TRY IT> For this exercise, print the listing below exactly, without its pictures.

SOURCE RECORDS>
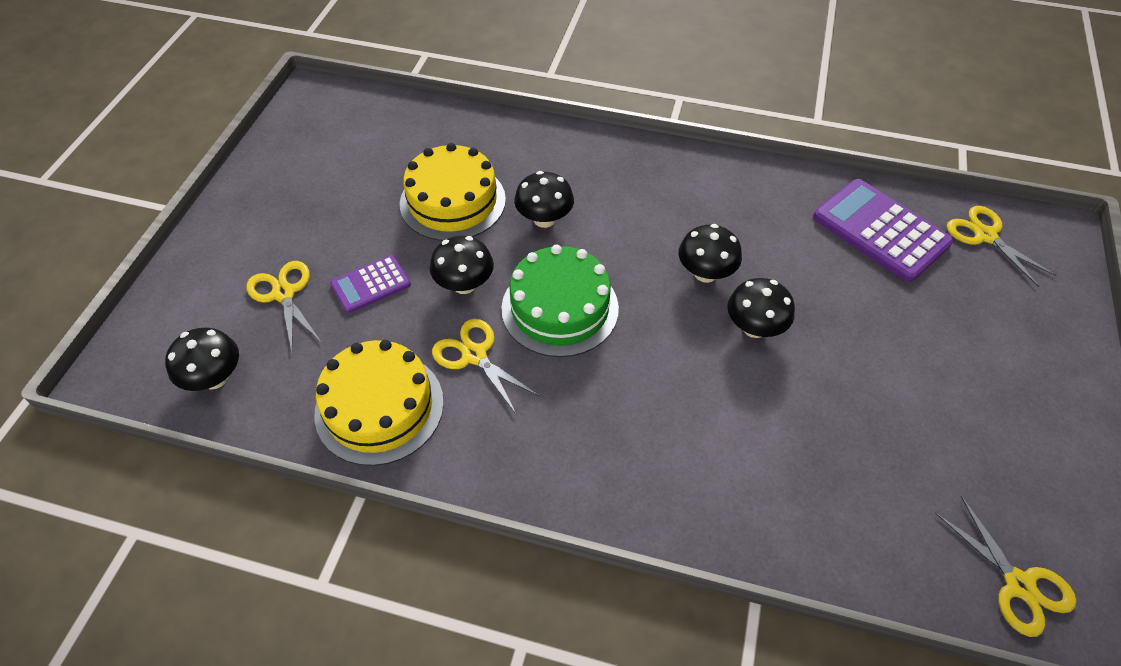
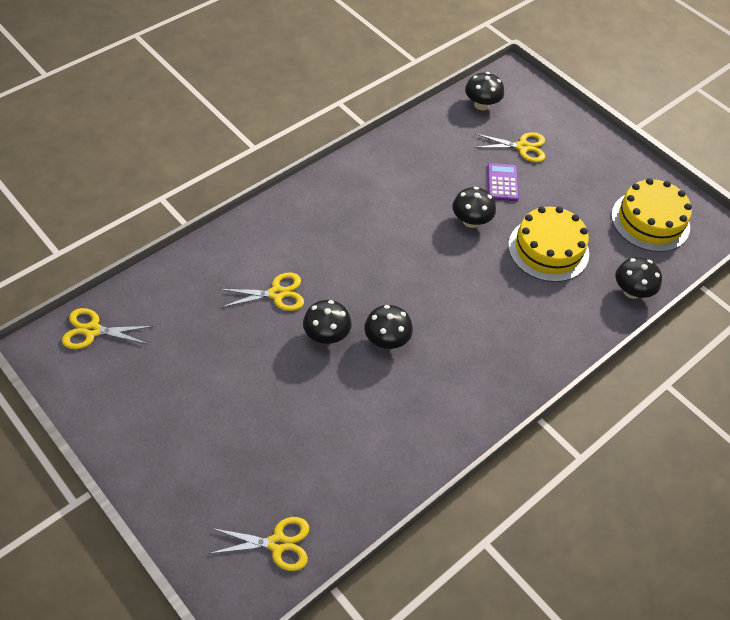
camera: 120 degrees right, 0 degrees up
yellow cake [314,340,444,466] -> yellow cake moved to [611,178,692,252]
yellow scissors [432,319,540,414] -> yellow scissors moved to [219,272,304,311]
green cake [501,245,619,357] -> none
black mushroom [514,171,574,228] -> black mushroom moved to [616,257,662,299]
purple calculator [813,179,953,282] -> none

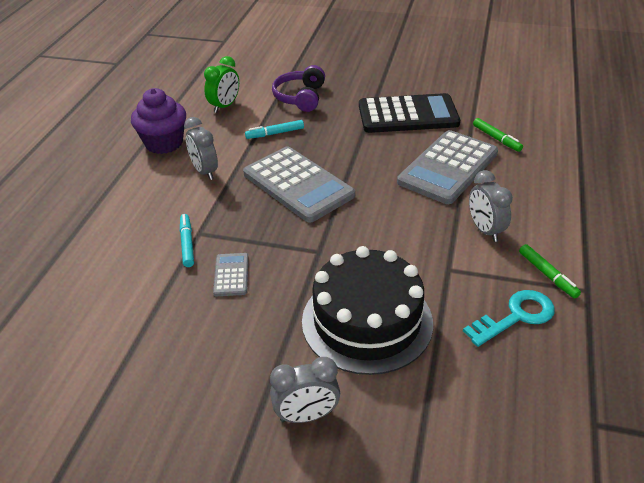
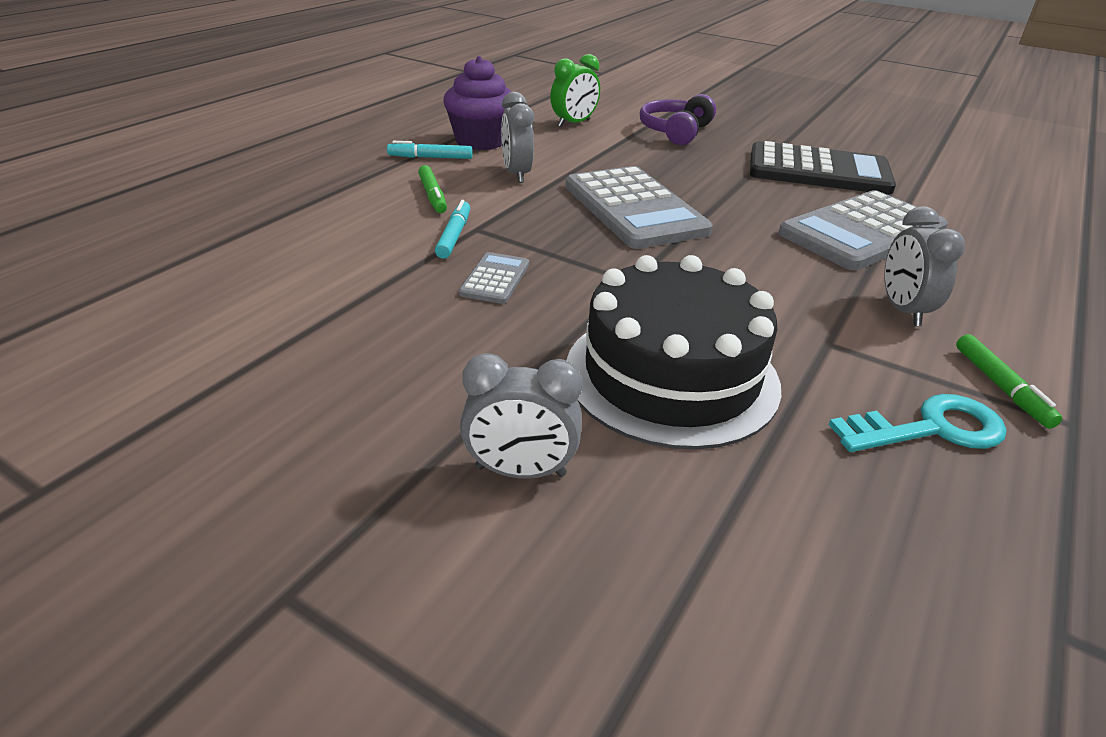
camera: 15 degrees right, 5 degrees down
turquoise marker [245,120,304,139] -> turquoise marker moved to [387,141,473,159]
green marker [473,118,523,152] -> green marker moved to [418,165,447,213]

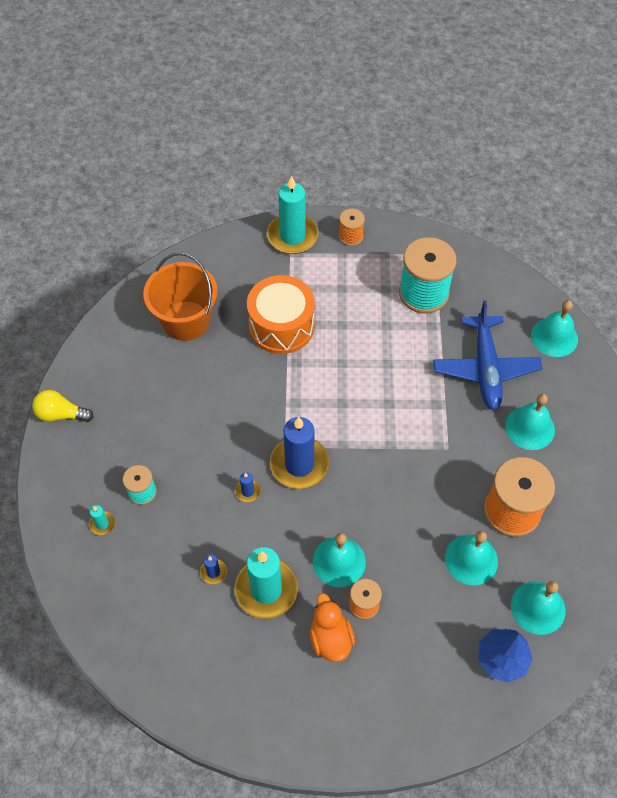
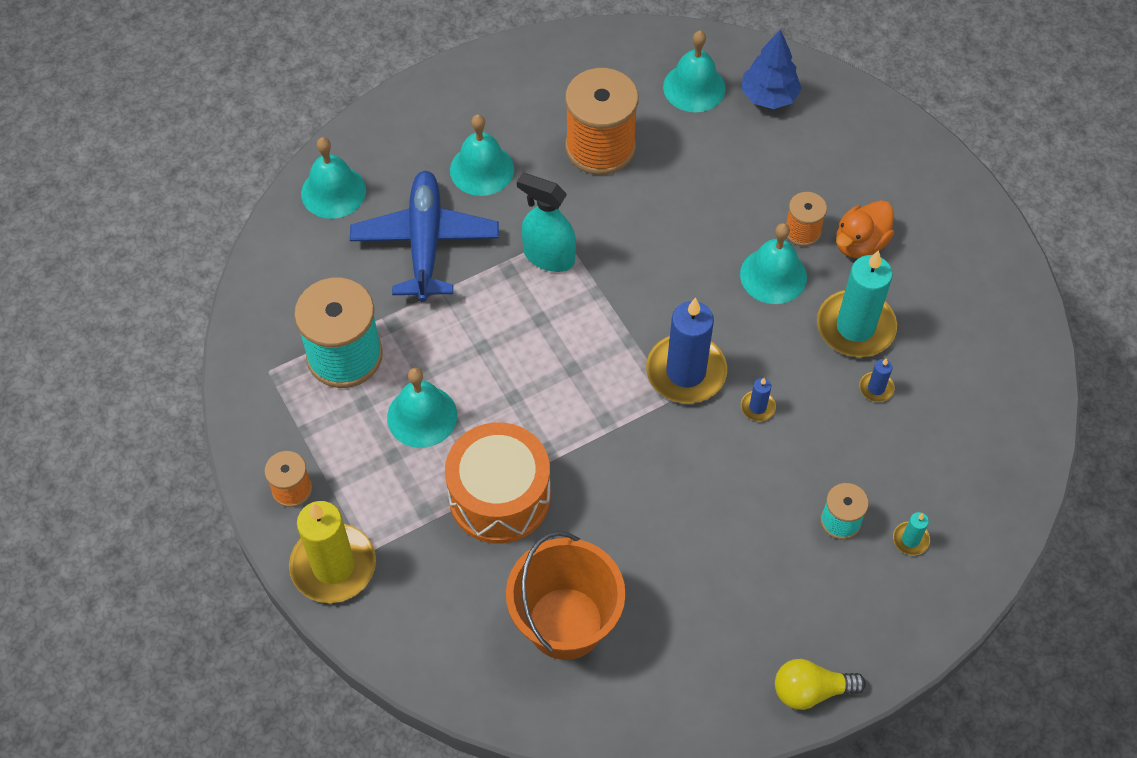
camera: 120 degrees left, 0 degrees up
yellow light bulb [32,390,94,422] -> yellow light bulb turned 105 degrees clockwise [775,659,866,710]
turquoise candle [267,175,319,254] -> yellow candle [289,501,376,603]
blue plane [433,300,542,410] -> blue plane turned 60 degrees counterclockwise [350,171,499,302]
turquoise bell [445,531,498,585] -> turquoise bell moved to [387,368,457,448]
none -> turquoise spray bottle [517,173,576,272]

ANSWER TO THIS TASK>
camera: 120 degrees right, 0 degrees up
yellow cake [314,340,444,466] -> yellow cake moved to [611,178,692,252]
yellow scissors [432,319,540,414] -> yellow scissors moved to [219,272,304,311]
green cake [501,245,619,357] -> none
black mushroom [514,171,574,228] -> black mushroom moved to [616,257,662,299]
purple calculator [813,179,953,282] -> none

camera: 15 degrees right, 5 degrees down
turquoise marker [245,120,304,139] -> turquoise marker moved to [387,141,473,159]
green marker [473,118,523,152] -> green marker moved to [418,165,447,213]

camera: 120 degrees left, 0 degrees up
yellow light bulb [32,390,94,422] -> yellow light bulb turned 105 degrees clockwise [775,659,866,710]
turquoise candle [267,175,319,254] -> yellow candle [289,501,376,603]
blue plane [433,300,542,410] -> blue plane turned 60 degrees counterclockwise [350,171,499,302]
turquoise bell [445,531,498,585] -> turquoise bell moved to [387,368,457,448]
none -> turquoise spray bottle [517,173,576,272]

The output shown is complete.